■ WORK REQUEST
When you output the entries, begin with the first line and end with the line containing "brown nut: 3 -> 7", keeping each line exactly as it is.

■ DATA SECTION
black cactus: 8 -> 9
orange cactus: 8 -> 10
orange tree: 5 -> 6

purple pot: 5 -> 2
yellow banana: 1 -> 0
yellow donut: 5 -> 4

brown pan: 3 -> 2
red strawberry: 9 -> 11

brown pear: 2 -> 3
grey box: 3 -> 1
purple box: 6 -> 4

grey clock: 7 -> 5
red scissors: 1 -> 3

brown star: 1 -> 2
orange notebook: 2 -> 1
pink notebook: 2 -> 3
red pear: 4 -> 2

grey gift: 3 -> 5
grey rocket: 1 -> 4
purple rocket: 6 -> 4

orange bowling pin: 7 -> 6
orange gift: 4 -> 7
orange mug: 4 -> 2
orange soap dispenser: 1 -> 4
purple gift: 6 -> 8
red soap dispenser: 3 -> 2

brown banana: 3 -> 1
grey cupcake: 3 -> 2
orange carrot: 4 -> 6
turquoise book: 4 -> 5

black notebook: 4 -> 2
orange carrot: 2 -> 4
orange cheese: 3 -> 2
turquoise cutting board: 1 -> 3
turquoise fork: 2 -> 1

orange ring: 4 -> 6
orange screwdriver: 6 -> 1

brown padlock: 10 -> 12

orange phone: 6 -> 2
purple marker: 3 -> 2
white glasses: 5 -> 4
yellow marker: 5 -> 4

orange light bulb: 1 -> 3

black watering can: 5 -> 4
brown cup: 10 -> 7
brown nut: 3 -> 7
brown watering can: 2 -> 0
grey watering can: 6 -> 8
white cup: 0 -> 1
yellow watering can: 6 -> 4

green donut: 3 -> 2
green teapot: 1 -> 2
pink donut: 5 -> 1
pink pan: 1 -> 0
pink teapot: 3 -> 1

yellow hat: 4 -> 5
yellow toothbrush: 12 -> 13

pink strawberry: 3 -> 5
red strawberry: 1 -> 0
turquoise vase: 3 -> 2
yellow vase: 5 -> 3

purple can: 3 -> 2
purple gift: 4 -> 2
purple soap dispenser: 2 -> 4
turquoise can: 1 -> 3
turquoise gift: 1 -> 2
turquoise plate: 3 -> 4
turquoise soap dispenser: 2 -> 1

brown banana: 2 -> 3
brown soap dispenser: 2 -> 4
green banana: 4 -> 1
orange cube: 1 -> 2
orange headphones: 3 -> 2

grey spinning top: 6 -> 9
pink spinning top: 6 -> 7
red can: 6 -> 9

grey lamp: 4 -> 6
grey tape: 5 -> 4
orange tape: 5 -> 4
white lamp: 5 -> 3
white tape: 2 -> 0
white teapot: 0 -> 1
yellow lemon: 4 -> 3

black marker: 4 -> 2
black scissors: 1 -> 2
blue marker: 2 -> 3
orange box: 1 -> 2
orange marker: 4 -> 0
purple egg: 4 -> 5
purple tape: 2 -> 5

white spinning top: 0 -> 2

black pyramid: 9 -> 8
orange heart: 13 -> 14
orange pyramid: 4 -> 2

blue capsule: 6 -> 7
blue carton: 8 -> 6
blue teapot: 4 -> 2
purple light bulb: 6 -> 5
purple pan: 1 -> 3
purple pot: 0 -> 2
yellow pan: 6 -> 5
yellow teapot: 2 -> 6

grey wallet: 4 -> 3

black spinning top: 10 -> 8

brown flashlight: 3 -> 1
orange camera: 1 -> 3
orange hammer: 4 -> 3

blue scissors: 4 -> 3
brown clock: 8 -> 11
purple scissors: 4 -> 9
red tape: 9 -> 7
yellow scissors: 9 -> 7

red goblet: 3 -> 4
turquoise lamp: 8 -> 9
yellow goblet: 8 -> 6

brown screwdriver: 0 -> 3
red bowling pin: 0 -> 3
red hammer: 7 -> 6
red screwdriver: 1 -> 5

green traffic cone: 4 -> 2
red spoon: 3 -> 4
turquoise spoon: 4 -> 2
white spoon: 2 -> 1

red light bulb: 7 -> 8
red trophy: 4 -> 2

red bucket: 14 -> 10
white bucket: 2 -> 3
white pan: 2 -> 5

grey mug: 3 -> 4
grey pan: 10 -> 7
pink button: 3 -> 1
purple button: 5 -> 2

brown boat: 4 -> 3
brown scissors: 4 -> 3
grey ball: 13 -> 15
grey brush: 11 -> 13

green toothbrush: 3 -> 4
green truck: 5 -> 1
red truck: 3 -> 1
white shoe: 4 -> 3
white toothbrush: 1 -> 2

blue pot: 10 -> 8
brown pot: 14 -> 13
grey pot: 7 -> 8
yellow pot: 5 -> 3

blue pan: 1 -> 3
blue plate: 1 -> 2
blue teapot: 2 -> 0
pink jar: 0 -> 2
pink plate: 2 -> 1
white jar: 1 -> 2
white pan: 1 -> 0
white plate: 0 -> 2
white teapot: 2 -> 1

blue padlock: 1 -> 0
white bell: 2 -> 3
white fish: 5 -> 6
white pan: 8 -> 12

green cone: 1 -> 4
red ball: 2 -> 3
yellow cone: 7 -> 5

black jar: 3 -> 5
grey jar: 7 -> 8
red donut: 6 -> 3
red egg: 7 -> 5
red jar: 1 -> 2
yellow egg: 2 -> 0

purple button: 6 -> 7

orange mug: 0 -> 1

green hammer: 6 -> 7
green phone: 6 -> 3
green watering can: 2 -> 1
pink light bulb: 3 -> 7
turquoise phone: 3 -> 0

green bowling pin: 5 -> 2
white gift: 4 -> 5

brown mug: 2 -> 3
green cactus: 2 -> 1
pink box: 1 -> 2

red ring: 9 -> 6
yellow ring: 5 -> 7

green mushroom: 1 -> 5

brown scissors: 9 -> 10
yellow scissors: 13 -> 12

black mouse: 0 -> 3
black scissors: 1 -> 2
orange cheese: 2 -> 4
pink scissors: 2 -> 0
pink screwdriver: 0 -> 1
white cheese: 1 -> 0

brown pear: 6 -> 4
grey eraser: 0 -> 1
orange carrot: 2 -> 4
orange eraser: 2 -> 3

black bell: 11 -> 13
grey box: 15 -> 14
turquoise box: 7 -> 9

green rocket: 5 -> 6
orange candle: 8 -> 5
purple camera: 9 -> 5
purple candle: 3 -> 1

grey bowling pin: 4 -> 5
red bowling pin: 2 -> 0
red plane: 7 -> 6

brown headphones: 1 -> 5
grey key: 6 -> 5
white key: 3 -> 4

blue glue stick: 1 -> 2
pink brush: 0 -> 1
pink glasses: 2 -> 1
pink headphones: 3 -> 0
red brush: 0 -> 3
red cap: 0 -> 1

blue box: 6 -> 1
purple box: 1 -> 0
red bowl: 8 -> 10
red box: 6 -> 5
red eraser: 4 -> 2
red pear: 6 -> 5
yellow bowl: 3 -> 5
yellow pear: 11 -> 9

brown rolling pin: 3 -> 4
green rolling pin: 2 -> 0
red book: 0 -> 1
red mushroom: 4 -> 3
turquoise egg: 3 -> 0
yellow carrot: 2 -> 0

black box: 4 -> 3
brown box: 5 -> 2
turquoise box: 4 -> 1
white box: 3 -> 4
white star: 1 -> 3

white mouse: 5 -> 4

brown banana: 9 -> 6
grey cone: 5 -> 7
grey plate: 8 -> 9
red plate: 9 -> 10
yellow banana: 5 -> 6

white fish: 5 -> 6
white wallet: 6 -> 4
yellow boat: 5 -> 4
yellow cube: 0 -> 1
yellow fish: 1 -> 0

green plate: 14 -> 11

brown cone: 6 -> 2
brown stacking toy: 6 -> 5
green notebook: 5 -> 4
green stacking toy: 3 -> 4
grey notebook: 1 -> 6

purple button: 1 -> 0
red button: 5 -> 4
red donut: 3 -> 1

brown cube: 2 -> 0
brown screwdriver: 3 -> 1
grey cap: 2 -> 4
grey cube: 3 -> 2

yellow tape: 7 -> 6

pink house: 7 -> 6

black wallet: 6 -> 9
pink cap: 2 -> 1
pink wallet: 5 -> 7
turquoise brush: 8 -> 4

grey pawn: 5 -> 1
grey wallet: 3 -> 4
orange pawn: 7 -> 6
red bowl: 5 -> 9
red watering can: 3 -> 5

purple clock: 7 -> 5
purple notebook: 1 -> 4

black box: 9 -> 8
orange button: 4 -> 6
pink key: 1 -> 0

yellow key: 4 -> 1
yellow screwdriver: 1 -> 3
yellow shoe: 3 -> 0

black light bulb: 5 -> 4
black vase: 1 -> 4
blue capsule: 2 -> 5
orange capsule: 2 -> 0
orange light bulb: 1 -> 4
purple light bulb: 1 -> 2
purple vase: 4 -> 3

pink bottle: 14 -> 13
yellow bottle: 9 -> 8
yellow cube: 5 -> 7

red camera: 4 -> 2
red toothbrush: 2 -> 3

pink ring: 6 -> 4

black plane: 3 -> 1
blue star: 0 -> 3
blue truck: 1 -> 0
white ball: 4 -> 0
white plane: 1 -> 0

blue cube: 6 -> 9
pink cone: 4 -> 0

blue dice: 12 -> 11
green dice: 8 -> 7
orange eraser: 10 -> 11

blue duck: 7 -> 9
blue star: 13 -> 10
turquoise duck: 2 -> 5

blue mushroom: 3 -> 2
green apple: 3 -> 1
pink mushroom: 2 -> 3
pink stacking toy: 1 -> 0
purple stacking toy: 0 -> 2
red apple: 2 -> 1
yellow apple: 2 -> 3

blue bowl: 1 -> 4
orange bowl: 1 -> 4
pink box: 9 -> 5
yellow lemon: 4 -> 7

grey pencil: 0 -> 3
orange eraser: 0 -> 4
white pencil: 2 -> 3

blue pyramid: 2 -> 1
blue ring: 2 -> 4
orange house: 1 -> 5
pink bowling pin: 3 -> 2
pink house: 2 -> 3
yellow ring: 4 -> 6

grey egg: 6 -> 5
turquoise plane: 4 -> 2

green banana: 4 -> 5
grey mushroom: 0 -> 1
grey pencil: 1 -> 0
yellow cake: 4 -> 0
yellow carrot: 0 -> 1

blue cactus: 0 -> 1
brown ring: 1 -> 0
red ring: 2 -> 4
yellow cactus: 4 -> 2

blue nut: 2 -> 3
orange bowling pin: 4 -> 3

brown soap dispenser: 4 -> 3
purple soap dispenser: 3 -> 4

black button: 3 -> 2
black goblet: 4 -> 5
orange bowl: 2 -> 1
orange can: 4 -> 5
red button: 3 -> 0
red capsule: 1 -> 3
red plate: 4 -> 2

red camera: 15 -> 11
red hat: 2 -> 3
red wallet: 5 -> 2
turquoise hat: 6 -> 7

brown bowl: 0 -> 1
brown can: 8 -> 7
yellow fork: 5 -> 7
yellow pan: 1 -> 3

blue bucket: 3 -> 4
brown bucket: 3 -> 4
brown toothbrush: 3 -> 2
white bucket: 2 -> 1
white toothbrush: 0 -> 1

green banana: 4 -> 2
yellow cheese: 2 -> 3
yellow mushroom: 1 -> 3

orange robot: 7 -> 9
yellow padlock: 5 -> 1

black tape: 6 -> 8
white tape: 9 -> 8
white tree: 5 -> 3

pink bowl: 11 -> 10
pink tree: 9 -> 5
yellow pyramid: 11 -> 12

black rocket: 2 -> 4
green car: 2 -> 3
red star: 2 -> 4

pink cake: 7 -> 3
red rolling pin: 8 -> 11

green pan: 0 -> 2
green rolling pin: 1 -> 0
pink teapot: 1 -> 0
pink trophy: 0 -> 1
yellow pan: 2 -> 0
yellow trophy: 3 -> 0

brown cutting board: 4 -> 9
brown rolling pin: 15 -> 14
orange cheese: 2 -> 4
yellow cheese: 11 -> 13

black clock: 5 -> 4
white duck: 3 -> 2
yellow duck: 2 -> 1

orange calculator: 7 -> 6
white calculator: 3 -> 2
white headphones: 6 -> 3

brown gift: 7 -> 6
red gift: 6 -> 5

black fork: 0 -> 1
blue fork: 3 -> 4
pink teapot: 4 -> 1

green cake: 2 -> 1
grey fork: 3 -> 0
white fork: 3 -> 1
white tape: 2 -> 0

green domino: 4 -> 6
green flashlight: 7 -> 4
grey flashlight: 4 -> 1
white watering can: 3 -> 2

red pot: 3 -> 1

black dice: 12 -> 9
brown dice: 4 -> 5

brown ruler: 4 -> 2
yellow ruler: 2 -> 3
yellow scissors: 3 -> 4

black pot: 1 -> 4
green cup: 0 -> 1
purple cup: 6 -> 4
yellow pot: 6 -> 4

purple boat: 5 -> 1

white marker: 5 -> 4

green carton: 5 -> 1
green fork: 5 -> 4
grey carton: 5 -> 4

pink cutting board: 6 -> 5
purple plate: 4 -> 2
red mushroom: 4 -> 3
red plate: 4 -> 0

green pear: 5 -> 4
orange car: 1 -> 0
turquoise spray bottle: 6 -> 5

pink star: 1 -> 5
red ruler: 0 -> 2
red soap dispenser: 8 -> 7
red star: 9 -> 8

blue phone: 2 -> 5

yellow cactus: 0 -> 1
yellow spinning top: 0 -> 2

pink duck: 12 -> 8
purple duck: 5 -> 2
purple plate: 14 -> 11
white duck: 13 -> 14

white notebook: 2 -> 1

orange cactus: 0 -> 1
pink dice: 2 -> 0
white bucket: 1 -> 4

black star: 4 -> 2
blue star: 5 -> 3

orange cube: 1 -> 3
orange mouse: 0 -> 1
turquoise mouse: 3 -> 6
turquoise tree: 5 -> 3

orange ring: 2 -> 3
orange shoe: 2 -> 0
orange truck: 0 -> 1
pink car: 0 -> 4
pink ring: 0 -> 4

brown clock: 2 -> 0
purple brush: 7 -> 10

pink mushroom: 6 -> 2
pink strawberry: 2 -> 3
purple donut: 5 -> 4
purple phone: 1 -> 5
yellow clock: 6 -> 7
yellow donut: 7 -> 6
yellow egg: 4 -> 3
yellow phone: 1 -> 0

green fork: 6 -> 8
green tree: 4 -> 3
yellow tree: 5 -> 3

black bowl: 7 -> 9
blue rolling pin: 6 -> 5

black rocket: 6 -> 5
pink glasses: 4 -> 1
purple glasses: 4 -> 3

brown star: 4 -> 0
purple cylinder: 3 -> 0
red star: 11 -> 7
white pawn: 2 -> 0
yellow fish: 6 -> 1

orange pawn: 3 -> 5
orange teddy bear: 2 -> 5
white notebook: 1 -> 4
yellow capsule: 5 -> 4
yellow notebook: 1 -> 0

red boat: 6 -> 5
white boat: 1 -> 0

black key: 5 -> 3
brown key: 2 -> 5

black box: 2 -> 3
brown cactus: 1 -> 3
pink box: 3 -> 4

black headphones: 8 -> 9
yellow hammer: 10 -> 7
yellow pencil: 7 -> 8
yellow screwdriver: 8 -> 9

■ REPLY
black cactus: 8 -> 9
orange cactus: 8 -> 10
orange tree: 5 -> 6

purple pot: 5 -> 2
yellow banana: 1 -> 0
yellow donut: 5 -> 4

brown pan: 3 -> 2
red strawberry: 9 -> 11

brown pear: 2 -> 3
grey box: 3 -> 1
purple box: 6 -> 4

grey clock: 7 -> 5
red scissors: 1 -> 3

brown star: 1 -> 2
orange notebook: 2 -> 1
pink notebook: 2 -> 3
red pear: 4 -> 2

grey gift: 3 -> 5
grey rocket: 1 -> 4
purple rocket: 6 -> 4

orange bowling pin: 7 -> 6
orange gift: 4 -> 7
orange mug: 4 -> 2
orange soap dispenser: 1 -> 4
purple gift: 6 -> 8
red soap dispenser: 3 -> 2

brown banana: 3 -> 1
grey cupcake: 3 -> 2
orange carrot: 4 -> 6
turquoise book: 4 -> 5

black notebook: 4 -> 2
orange carrot: 2 -> 4
orange cheese: 3 -> 2
turquoise cutting board: 1 -> 3
turquoise fork: 2 -> 1

orange ring: 4 -> 6
orange screwdriver: 6 -> 1

brown padlock: 10 -> 12

orange phone: 6 -> 2
purple marker: 3 -> 2
white glasses: 5 -> 4
yellow marker: 5 -> 4

orange light bulb: 1 -> 3

black watering can: 5 -> 4
brown cup: 10 -> 7
brown nut: 3 -> 7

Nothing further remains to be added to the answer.